• _OBJECTIVE_:
Turn the records into a numbered list, leaving out blank lines. Begin at the start of the records and stop after the line that contains "coordinates (378, 260).".

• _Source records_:
--- START ---

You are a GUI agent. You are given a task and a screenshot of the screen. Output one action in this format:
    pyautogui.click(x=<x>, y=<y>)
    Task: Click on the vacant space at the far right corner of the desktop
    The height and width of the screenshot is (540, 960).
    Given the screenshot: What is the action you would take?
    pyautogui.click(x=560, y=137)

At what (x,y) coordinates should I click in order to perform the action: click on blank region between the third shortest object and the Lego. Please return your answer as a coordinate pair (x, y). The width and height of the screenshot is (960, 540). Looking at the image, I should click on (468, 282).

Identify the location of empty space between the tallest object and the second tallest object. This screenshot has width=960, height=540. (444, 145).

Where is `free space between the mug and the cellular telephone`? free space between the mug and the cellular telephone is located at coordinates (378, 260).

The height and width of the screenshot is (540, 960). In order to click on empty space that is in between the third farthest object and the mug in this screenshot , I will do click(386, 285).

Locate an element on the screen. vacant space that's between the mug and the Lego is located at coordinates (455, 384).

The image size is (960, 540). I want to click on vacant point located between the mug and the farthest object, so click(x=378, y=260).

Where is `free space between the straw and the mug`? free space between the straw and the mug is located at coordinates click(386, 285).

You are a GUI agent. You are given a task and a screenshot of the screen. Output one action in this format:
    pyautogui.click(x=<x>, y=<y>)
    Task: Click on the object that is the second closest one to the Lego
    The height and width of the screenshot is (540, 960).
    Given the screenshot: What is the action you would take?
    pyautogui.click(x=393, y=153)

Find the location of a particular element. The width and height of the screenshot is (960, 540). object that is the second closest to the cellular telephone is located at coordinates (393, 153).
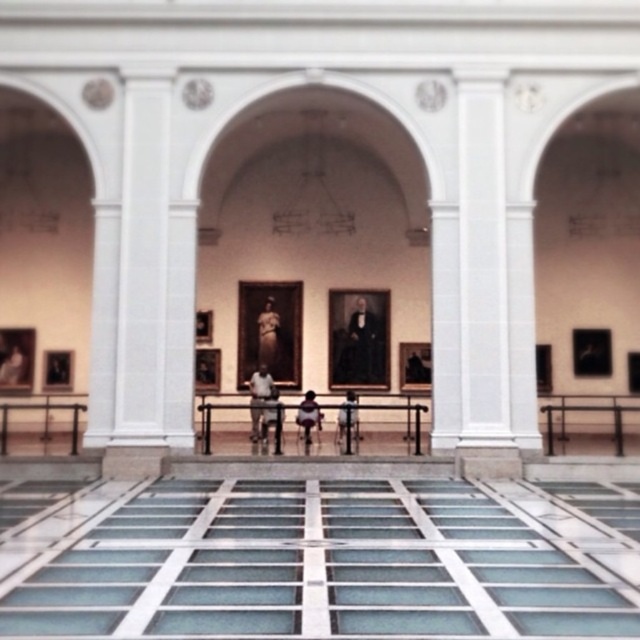
Between smooth black portrait at center and silhouette fabric child at center, which one appears on the right side from the viewer's perspective?

Positioned to the right is smooth black portrait at center.

Is smooth black portrait at center taller than silhouette fabric child at center?

Yes.

Locate an element on the screen. The height and width of the screenshot is (640, 640). smooth black portrait at center is located at coordinates (364, 344).

You are a GUI agent. You are given a task and a screenshot of the screen. Output one action in this format:
    pyautogui.click(x=<x>, y=<y>)
    Task: Click on the smooth black portrait at center
    
    Given the screenshot: What is the action you would take?
    pyautogui.click(x=364, y=344)

Between point (266, 333) and point (314, 392), which one is positioned in front?

Point (314, 392) is more forward.

Who is more distant from viewer, (x=273, y=340) or (x=301, y=419)?

Point (x=273, y=340)

Where is `matte gold statue at center`? matte gold statue at center is located at coordinates (268, 337).

Does smooth black portrait at center have a lesser width compared to dark brown leather jacket at center?

No, smooth black portrait at center is not thinner than dark brown leather jacket at center.

Is point (358, 339) in front of point (339, 433)?

No, (358, 339) is further to viewer.

Measure the distance between point (378,371) and camera.

72.89 feet

This screenshot has width=640, height=640. Identify the location of smooth black portrait at center. (364, 344).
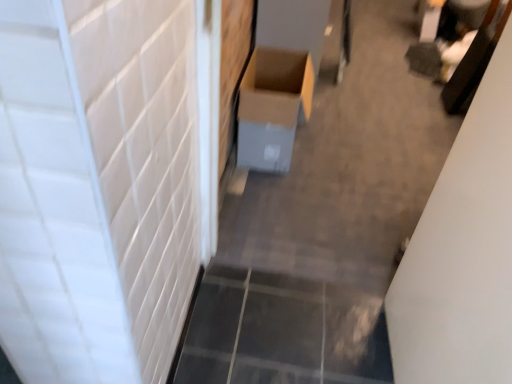
Find the location of a particular element. vacant space to the right of cardboard box at center is located at coordinates (328, 165).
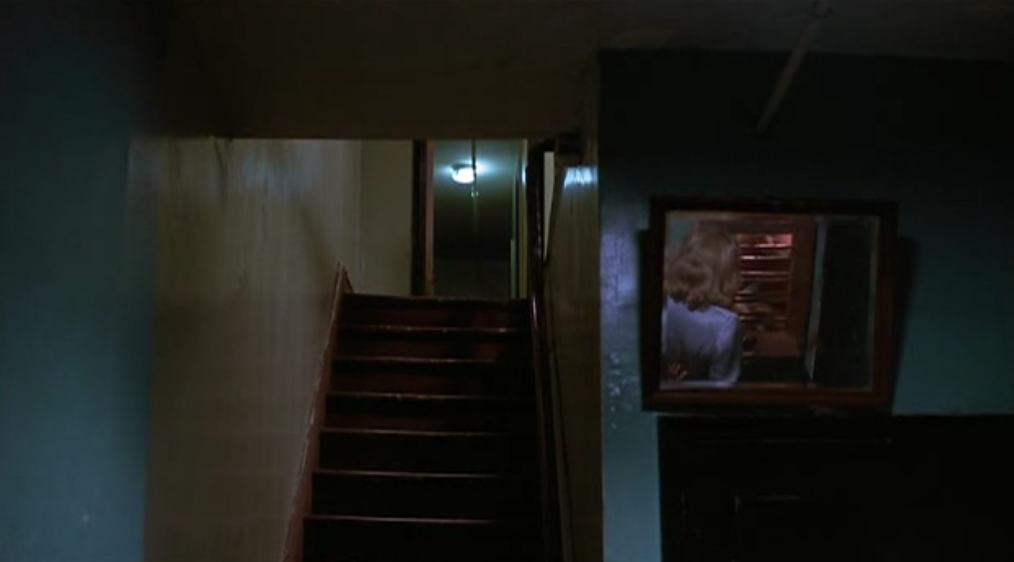
This screenshot has width=1014, height=562. I want to click on wall, so click(933, 152), click(371, 194), click(495, 53).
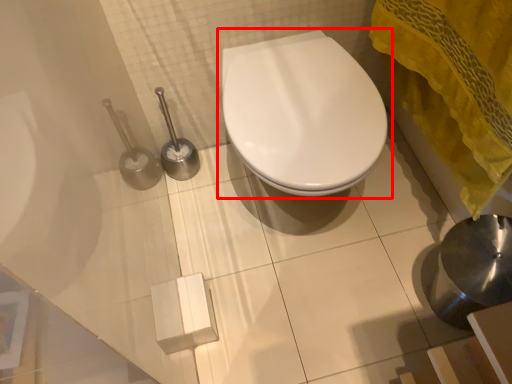
Question: Where is toilet (annotated by the red box) located in relation to bath towel in the image?

Choices:
 (A) left
 (B) right

Answer: (A)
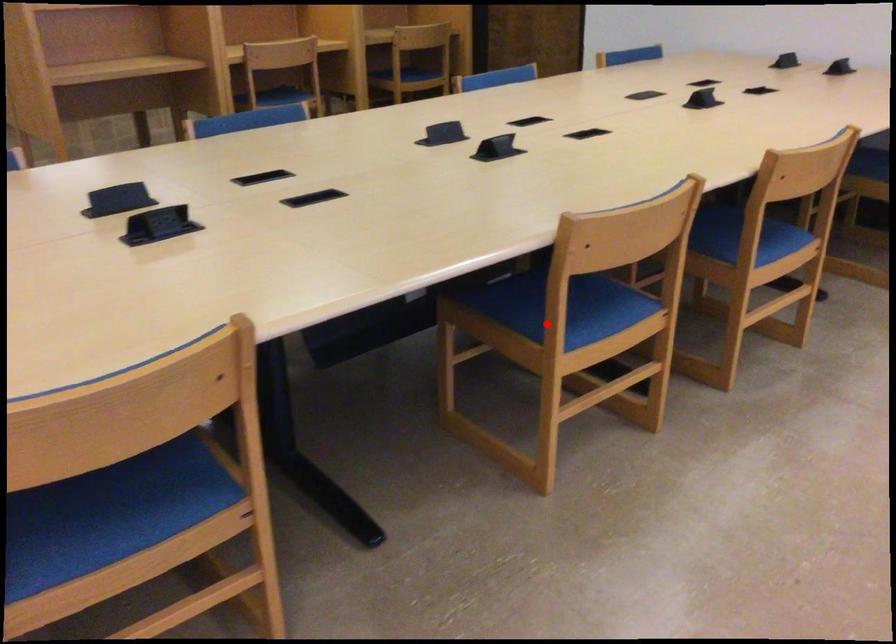
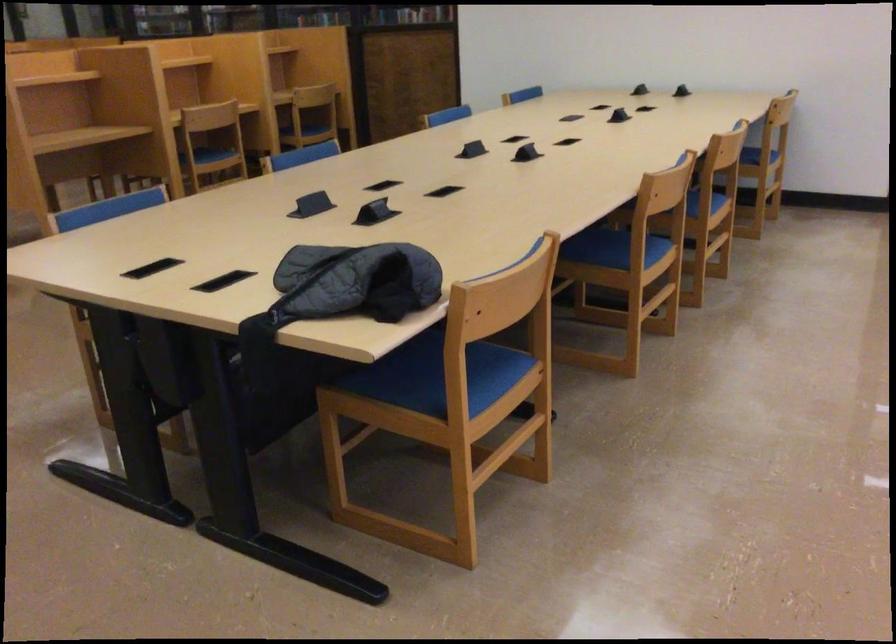
Locate, in the second image, the point that corresponds to the highlighted location in the first image.

(624, 254)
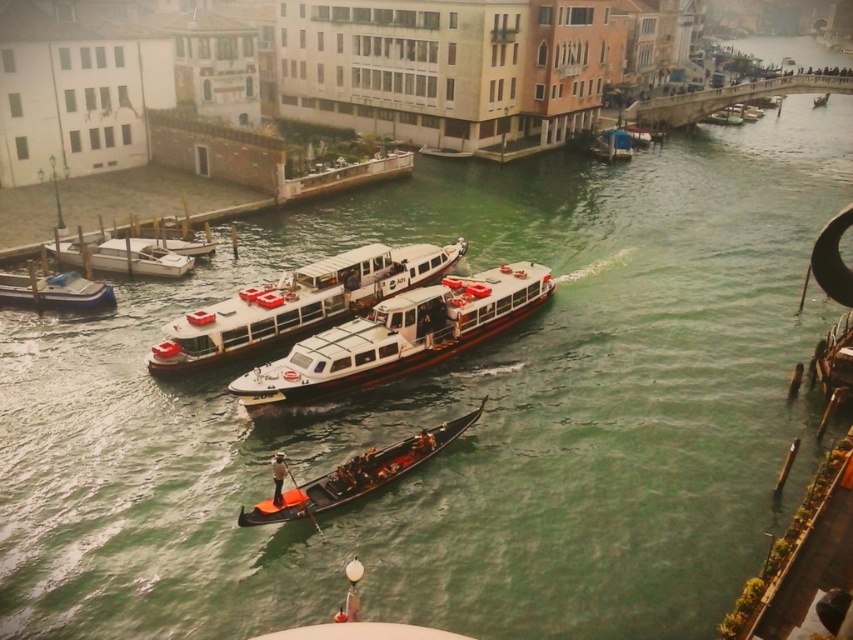
You are standing at the point with coordinates (299, 301) in the Venice canal scene. What object is exactly at your current position?

The white glossy boat at center is located at point (299, 301).

You are standing on the dock and see the white glossy boat at left. Where is it located in the image?

The white glossy boat at left is located at point 2D coordinates of [123,256].

You are a tour guide on the white glossy boat at center. You see a gondola in the foreground and two large passenger ferries in the middle ground. Which vessel is closest to your boat?

The gondola in the foreground is closest to the white glossy boat at center because it is positioned closer than the two large passenger ferries in the middle ground.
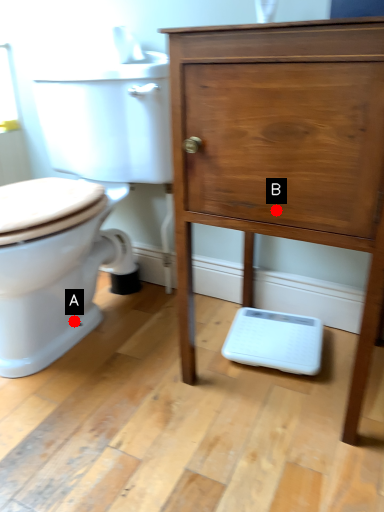
Question: Two points are circled on the image, labeled by A and B beside each circle. Among these points, which one is farthest from the camera?

Choices:
 (A) A is further
 (B) B is further

Answer: (A)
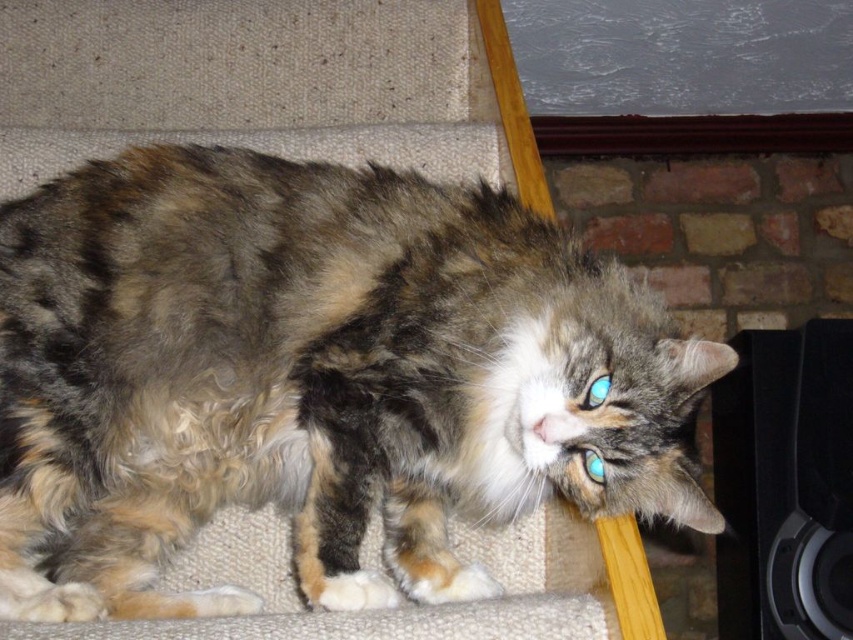
You are trying to decide if the fuzzy fur cat at center can reach the top of the black matte speaker at right. Based on their heights, can the cat reach the top?

The fuzzy fur cat at center is shorter than the black matte speaker at right, so it cannot reach the top of the black matte speaker at right.

You are trying to place a new decorative item on the wooden beam behind the fuzzy fur cat at center and the black matte speaker at right. Which object should you place the item closer to if you want it to be near the right side of the scene?

You should place the decorative item closer to the black matte speaker at right because the fuzzy fur cat at center is on the left side of the black matte speaker at right, making the speaker closer to the right side of the scene.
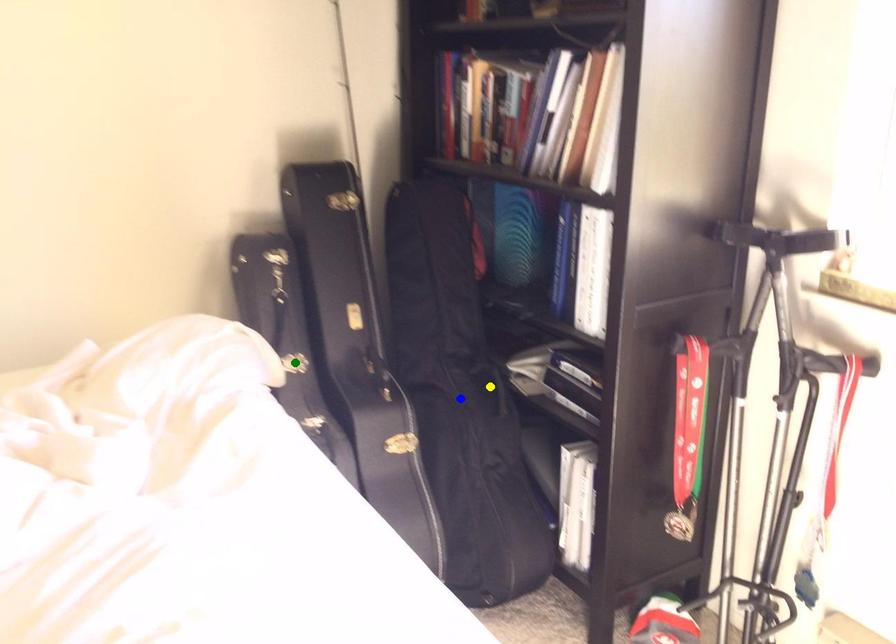
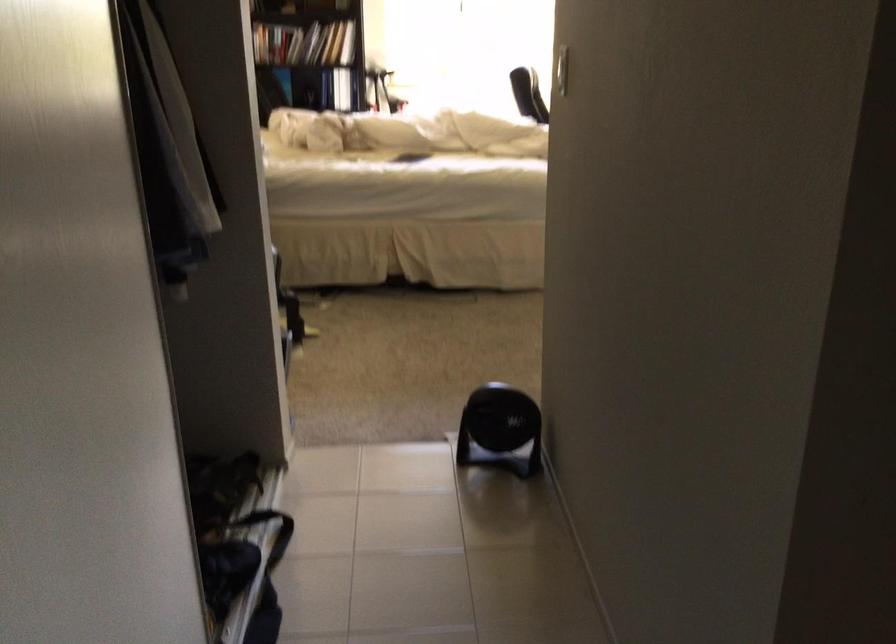
I am providing you with two images of the same scene from different viewpoints. Three points are marked in image1. Which point corresponds to a part or object that is occluded in image2?In image1, three points are marked. Which of them correspond to a part or object that is occluded in image2?Among the three points shown in image1, which one corresponds to a part or object that is no longer visible due to occlusion in image2?

blue point, green point, yellow point cannot be seen in image2.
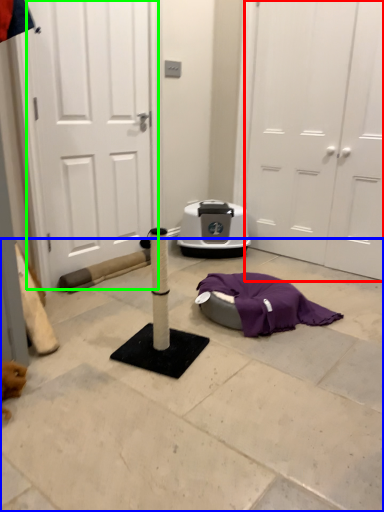
Question: Estimate the real-world distances between objects in this image. Which object is farther from door (highlighted by a red box), concrete (highlighted by a blue box) or door (highlighted by a green box)?

Choices:
 (A) concrete
 (B) door

Answer: (A)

--- END ---

• _TASK ANSWER_:
1. You are a GUI agent. You are given a task and a screenshot of the screen. Output one action in this format:
2.     pyautogui.click(x=<x>, y=<y>)
3.     Task: Click on the vacant space at the far right corner of the desktop
4.     The height and width of the screenshot is (540, 960).
5.     Given the screenshot: What is the action you would take?
6.     pyautogui.click(x=560, y=137)
7. At what (x,y) coordinates should I click in order to perform the action: click on blank region between the third shortest object and the Lego. Please return your answer as a coordinate pair (x, y). The width and height of the screenshot is (960, 540). Looking at the image, I should click on (468, 282).
8. Identify the location of empty space between the tallest object and the second tallest object. This screenshot has width=960, height=540. (444, 145).
9. Where is `free space between the mug and the cellular telephone`? free space between the mug and the cellular telephone is located at coordinates (378, 260).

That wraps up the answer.